START PROVIDED DATA
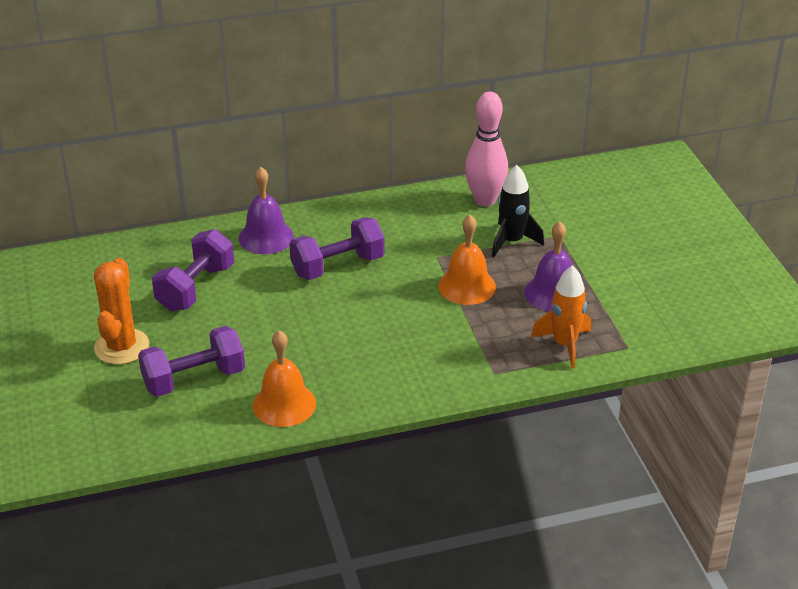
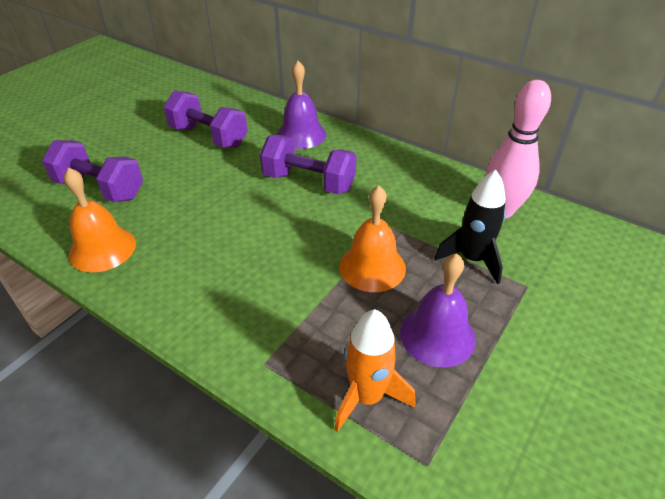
camera: 50 degrees right, 5 degrees up
(121, 347) = (112, 142): orange cactus -> none
(196, 288) = (208, 137): purple dumbbell -> purple dumbbell turned 45 degrees clockwise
END PROVIDED DATA
§ **YOUR OBJECTIVE**: All of the preceding material should be output verbatim, with the pictures excluded.

§ **RESULT BELOW**:
camera: 50 degrees right, 5 degrees up
(121, 347) = (112, 142): orange cactus -> none
(196, 288) = (208, 137): purple dumbbell -> purple dumbbell turned 45 degrees clockwise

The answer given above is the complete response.